START Data provided
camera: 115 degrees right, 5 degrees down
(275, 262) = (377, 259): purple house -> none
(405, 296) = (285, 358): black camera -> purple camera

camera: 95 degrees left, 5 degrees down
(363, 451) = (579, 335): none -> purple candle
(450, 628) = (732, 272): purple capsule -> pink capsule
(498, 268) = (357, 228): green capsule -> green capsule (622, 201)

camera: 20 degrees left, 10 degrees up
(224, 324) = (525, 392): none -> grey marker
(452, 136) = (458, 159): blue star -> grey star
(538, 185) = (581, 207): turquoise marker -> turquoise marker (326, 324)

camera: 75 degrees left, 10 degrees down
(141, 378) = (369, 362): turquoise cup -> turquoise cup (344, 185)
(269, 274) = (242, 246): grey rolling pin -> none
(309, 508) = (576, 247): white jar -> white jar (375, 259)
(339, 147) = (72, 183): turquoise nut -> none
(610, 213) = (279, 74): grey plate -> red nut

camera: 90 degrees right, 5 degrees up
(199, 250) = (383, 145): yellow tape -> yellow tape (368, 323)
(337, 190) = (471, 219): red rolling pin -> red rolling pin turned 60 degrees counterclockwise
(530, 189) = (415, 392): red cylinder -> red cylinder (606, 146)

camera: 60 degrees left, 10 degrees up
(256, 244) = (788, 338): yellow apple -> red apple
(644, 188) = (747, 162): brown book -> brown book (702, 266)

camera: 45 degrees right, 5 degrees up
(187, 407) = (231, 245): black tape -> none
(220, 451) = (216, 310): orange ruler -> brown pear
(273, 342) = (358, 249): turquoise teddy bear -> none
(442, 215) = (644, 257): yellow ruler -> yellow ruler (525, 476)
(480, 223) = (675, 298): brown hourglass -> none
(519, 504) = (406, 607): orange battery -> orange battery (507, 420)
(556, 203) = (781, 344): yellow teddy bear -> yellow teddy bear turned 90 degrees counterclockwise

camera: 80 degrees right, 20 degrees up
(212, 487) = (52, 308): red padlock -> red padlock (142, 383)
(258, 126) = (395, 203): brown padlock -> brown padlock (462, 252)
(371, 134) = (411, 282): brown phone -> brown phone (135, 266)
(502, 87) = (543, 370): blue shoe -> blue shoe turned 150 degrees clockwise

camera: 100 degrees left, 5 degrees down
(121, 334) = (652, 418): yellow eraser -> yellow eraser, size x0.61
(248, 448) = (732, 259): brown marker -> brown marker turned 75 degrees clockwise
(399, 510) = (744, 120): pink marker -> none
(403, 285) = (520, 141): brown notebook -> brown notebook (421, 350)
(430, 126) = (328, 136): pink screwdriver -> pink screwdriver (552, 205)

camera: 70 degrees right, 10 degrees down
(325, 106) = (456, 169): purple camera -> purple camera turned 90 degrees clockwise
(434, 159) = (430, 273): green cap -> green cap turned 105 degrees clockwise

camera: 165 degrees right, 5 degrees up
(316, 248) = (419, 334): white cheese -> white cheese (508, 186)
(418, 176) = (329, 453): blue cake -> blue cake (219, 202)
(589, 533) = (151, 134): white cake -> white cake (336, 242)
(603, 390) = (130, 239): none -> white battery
END Data provided
Each line of the listing is to be reproduced verbatim.

camera: 115 degrees right, 5 degrees down
(275, 262) = (377, 259): purple house -> none
(405, 296) = (285, 358): black camera -> purple camera

camera: 95 degrees left, 5 degrees down
(363, 451) = (579, 335): none -> purple candle
(450, 628) = (732, 272): purple capsule -> pink capsule
(498, 268) = (357, 228): green capsule -> green capsule (622, 201)

camera: 20 degrees left, 10 degrees up
(224, 324) = (525, 392): none -> grey marker
(452, 136) = (458, 159): blue star -> grey star
(538, 185) = (581, 207): turquoise marker -> turquoise marker (326, 324)

camera: 75 degrees left, 10 degrees down
(141, 378) = (369, 362): turquoise cup -> turquoise cup (344, 185)
(269, 274) = (242, 246): grey rolling pin -> none
(309, 508) = (576, 247): white jar -> white jar (375, 259)
(339, 147) = (72, 183): turquoise nut -> none
(610, 213) = (279, 74): grey plate -> red nut

camera: 90 degrees right, 5 degrees up
(199, 250) = (383, 145): yellow tape -> yellow tape (368, 323)
(337, 190) = (471, 219): red rolling pin -> red rolling pin turned 60 degrees counterclockwise
(530, 189) = (415, 392): red cylinder -> red cylinder (606, 146)

camera: 60 degrees left, 10 degrees up
(256, 244) = (788, 338): yellow apple -> red apple
(644, 188) = (747, 162): brown book -> brown book (702, 266)

camera: 45 degrees right, 5 degrees up
(187, 407) = (231, 245): black tape -> none
(220, 451) = (216, 310): orange ruler -> brown pear
(273, 342) = (358, 249): turquoise teddy bear -> none
(442, 215) = (644, 257): yellow ruler -> yellow ruler (525, 476)
(480, 223) = (675, 298): brown hourglass -> none
(519, 504) = (406, 607): orange battery -> orange battery (507, 420)
(556, 203) = (781, 344): yellow teddy bear -> yellow teddy bear turned 90 degrees counterclockwise

camera: 80 degrees right, 20 degrees up
(212, 487) = (52, 308): red padlock -> red padlock (142, 383)
(258, 126) = (395, 203): brown padlock -> brown padlock (462, 252)
(371, 134) = (411, 282): brown phone -> brown phone (135, 266)
(502, 87) = (543, 370): blue shoe -> blue shoe turned 150 degrees clockwise

camera: 100 degrees left, 5 degrees down
(121, 334) = (652, 418): yellow eraser -> yellow eraser, size x0.61
(248, 448) = (732, 259): brown marker -> brown marker turned 75 degrees clockwise
(399, 510) = (744, 120): pink marker -> none
(403, 285) = (520, 141): brown notebook -> brown notebook (421, 350)
(430, 126) = (328, 136): pink screwdriver -> pink screwdriver (552, 205)

camera: 70 degrees right, 10 degrees down
(325, 106) = (456, 169): purple camera -> purple camera turned 90 degrees clockwise
(434, 159) = (430, 273): green cap -> green cap turned 105 degrees clockwise

camera: 165 degrees right, 5 degrees up
(316, 248) = (419, 334): white cheese -> white cheese (508, 186)
(418, 176) = (329, 453): blue cake -> blue cake (219, 202)
(589, 533) = (151, 134): white cake -> white cake (336, 242)
(603, 390) = (130, 239): none -> white battery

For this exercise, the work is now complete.